→ **How to complete this task**: Copy out every record that follows, word for word.

[Point-based object detection data]
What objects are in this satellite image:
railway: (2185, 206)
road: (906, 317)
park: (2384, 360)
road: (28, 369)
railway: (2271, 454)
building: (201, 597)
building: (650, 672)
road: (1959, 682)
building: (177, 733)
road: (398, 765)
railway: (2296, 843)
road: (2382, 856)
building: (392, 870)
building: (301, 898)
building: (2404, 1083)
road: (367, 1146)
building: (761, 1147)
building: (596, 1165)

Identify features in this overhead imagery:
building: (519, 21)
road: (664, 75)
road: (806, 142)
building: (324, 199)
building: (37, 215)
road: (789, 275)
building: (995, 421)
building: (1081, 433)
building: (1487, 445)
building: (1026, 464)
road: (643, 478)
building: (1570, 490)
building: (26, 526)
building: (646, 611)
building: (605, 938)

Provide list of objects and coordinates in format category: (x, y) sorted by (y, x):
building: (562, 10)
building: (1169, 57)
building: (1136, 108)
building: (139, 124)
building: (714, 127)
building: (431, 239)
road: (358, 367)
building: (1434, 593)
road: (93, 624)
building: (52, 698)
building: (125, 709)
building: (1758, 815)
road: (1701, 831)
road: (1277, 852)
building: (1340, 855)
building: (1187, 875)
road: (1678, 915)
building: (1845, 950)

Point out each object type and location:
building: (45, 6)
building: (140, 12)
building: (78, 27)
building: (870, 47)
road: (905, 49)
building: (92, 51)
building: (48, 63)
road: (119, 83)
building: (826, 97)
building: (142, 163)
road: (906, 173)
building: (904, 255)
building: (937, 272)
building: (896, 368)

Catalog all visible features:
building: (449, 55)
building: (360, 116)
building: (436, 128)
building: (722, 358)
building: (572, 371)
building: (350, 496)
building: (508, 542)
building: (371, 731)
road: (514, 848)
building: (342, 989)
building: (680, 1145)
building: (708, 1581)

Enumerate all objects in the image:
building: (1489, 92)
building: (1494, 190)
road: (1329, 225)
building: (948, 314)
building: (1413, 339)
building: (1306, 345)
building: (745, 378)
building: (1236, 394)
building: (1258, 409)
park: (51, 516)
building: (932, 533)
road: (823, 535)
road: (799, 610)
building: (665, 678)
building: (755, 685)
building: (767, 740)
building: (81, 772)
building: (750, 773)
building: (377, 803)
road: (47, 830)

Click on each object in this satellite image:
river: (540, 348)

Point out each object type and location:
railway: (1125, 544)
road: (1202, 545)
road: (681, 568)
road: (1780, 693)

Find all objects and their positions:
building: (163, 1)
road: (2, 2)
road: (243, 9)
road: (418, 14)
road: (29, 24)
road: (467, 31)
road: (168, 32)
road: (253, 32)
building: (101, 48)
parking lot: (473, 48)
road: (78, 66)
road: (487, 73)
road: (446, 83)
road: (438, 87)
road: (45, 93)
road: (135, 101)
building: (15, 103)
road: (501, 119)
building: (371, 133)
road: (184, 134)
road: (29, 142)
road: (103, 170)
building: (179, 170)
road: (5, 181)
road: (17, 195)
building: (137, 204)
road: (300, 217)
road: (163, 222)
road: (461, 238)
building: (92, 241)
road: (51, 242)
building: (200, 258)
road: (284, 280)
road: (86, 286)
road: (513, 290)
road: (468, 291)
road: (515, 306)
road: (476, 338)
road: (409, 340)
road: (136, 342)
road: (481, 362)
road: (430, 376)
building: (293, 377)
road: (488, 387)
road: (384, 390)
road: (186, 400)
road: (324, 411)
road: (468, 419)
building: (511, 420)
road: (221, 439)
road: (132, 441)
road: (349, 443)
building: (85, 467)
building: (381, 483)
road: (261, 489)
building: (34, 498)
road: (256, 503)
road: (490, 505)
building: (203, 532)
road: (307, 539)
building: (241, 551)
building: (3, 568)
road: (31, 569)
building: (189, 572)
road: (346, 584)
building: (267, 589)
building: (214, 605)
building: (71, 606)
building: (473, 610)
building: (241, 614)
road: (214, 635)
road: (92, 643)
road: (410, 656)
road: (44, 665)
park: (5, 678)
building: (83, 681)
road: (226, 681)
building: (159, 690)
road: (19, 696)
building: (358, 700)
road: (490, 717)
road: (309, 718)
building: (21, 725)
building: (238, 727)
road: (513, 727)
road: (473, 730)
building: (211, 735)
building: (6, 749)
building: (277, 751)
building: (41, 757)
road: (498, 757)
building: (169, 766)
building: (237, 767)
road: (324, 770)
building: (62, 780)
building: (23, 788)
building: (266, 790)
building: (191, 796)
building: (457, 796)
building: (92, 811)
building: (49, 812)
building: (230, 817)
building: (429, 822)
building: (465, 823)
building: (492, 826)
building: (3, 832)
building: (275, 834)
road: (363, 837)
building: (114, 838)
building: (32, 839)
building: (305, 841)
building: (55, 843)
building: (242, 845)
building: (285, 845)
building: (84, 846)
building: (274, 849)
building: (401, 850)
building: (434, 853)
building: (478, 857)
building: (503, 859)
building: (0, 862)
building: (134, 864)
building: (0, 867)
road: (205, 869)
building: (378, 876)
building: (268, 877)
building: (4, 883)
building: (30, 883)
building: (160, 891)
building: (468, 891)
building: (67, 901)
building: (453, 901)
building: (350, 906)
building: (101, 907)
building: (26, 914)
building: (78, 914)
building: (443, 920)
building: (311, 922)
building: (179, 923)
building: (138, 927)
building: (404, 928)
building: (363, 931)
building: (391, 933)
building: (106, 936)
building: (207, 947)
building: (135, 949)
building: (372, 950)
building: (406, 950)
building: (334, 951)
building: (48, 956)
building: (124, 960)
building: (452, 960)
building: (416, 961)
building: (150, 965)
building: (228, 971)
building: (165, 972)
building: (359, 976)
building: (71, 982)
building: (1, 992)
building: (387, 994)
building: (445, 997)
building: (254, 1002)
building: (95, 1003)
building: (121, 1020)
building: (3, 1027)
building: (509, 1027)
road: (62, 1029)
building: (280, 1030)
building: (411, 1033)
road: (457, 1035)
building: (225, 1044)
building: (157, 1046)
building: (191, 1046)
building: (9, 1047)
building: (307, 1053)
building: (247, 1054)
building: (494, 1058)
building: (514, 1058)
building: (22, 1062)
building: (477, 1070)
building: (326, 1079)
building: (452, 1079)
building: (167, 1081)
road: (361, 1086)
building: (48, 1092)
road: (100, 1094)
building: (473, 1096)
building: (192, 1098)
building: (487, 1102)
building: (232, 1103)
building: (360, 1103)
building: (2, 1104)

→ **Solution**:
What objects are in this satellite image:
railway: (2185, 206)
road: (906, 317)
park: (2384, 360)
road: (28, 369)
railway: (2271, 454)
building: (201, 597)
building: (650, 672)
road: (1959, 682)
building: (177, 733)
road: (398, 765)
railway: (2296, 843)
road: (2382, 856)
building: (392, 870)
building: (301, 898)
building: (2404, 1083)
road: (367, 1146)
building: (761, 1147)
building: (596, 1165)

Identify features in this overhead imagery:
building: (519, 21)
road: (664, 75)
road: (806, 142)
building: (324, 199)
building: (37, 215)
road: (789, 275)
building: (995, 421)
building: (1081, 433)
building: (1487, 445)
building: (1026, 464)
road: (643, 478)
building: (1570, 490)
building: (26, 526)
building: (646, 611)
building: (605, 938)

Provide list of objects and coordinates in format category: (x, y) sorted by (y, x):
building: (562, 10)
building: (1169, 57)
building: (1136, 108)
building: (139, 124)
building: (714, 127)
building: (431, 239)
road: (358, 367)
building: (1434, 593)
road: (93, 624)
building: (52, 698)
building: (125, 709)
building: (1758, 815)
road: (1701, 831)
road: (1277, 852)
building: (1340, 855)
building: (1187, 875)
road: (1678, 915)
building: (1845, 950)

Point out each object type and location:
building: (45, 6)
building: (140, 12)
building: (78, 27)
building: (870, 47)
road: (905, 49)
building: (92, 51)
building: (48, 63)
road: (119, 83)
building: (826, 97)
building: (142, 163)
road: (906, 173)
building: (904, 255)
building: (937, 272)
building: (896, 368)

Catalog all visible features:
building: (449, 55)
building: (360, 116)
building: (436, 128)
building: (722, 358)
building: (572, 371)
building: (350, 496)
building: (508, 542)
building: (371, 731)
road: (514, 848)
building: (342, 989)
building: (680, 1145)
building: (708, 1581)

Enumerate all objects in the image:
building: (1489, 92)
building: (1494, 190)
road: (1329, 225)
building: (948, 314)
building: (1413, 339)
building: (1306, 345)
building: (745, 378)
building: (1236, 394)
building: (1258, 409)
park: (51, 516)
building: (932, 533)
road: (823, 535)
road: (799, 610)
building: (665, 678)
building: (755, 685)
building: (767, 740)
building: (81, 772)
building: (750, 773)
building: (377, 803)
road: (47, 830)

Click on each object in this satellite image:
river: (540, 348)

Point out each object type and location:
railway: (1125, 544)
road: (1202, 545)
road: (681, 568)
road: (1780, 693)

Find all objects and their positions:
building: (163, 1)
road: (2, 2)
road: (243, 9)
road: (418, 14)
road: (29, 24)
road: (467, 31)
road: (168, 32)
road: (253, 32)
building: (101, 48)
parking lot: (473, 48)
road: (78, 66)
road: (487, 73)
road: (446, 83)
road: (438, 87)
road: (45, 93)
road: (135, 101)
building: (15, 103)
road: (501, 119)
building: (371, 133)
road: (184, 134)
road: (29, 142)
road: (103, 170)
building: (179, 170)
road: (5, 181)
road: (17, 195)
building: (137, 204)
road: (300, 217)
road: (163, 222)
road: (461, 238)
building: (92, 241)
road: (51, 242)
building: (200, 258)
road: (284, 280)
road: (86, 286)
road: (513, 290)
road: (468, 291)
road: (515, 306)
road: (476, 338)
road: (409, 340)
road: (136, 342)
road: (481, 362)
road: (430, 376)
building: (293, 377)
road: (488, 387)
road: (384, 390)
road: (186, 400)
road: (324, 411)
road: (468, 419)
building: (511, 420)
road: (221, 439)
road: (132, 441)
road: (349, 443)
building: (85, 467)
building: (381, 483)
road: (261, 489)
building: (34, 498)
road: (256, 503)
road: (490, 505)
building: (203, 532)
road: (307, 539)
building: (241, 551)
building: (3, 568)
road: (31, 569)
building: (189, 572)
road: (346, 584)
building: (267, 589)
building: (214, 605)
building: (71, 606)
building: (473, 610)
building: (241, 614)
road: (214, 635)
road: (92, 643)
road: (410, 656)
road: (44, 665)
park: (5, 678)
building: (83, 681)
road: (226, 681)
building: (159, 690)
road: (19, 696)
building: (358, 700)
road: (490, 717)
road: (309, 718)
building: (21, 725)
building: (238, 727)
road: (513, 727)
road: (473, 730)
building: (211, 735)
building: (6, 749)
building: (277, 751)
building: (41, 757)
road: (498, 757)
building: (169, 766)
building: (237, 767)
road: (324, 770)
building: (62, 780)
building: (23, 788)
building: (266, 790)
building: (191, 796)
building: (457, 796)
building: (92, 811)
building: (49, 812)
building: (230, 817)
building: (429, 822)
building: (465, 823)
building: (492, 826)
building: (3, 832)
building: (275, 834)
road: (363, 837)
building: (114, 838)
building: (32, 839)
building: (305, 841)
building: (55, 843)
building: (242, 845)
building: (285, 845)
building: (84, 846)
building: (274, 849)
building: (401, 850)
building: (434, 853)
building: (478, 857)
building: (503, 859)
building: (0, 862)
building: (134, 864)
building: (0, 867)
road: (205, 869)
building: (378, 876)
building: (268, 877)
building: (4, 883)
building: (30, 883)
building: (160, 891)
building: (468, 891)
building: (67, 901)
building: (453, 901)
building: (350, 906)
building: (101, 907)
building: (26, 914)
building: (78, 914)
building: (443, 920)
building: (311, 922)
building: (179, 923)
building: (138, 927)
building: (404, 928)
building: (363, 931)
building: (391, 933)
building: (106, 936)
building: (207, 947)
building: (135, 949)
building: (372, 950)
building: (406, 950)
building: (334, 951)
building: (48, 956)
building: (124, 960)
building: (452, 960)
building: (416, 961)
building: (150, 965)
building: (228, 971)
building: (165, 972)
building: (359, 976)
building: (71, 982)
building: (1, 992)
building: (387, 994)
building: (445, 997)
building: (254, 1002)
building: (95, 1003)
building: (121, 1020)
building: (3, 1027)
building: (509, 1027)
road: (62, 1029)
building: (280, 1030)
building: (411, 1033)
road: (457, 1035)
building: (225, 1044)
building: (157, 1046)
building: (191, 1046)
building: (9, 1047)
building: (307, 1053)
building: (247, 1054)
building: (494, 1058)
building: (514, 1058)
building: (22, 1062)
building: (477, 1070)
building: (326, 1079)
building: (452, 1079)
building: (167, 1081)
road: (361, 1086)
building: (48, 1092)
road: (100, 1094)
building: (473, 1096)
building: (192, 1098)
building: (487, 1102)
building: (232, 1103)
building: (360, 1103)
building: (2, 1104)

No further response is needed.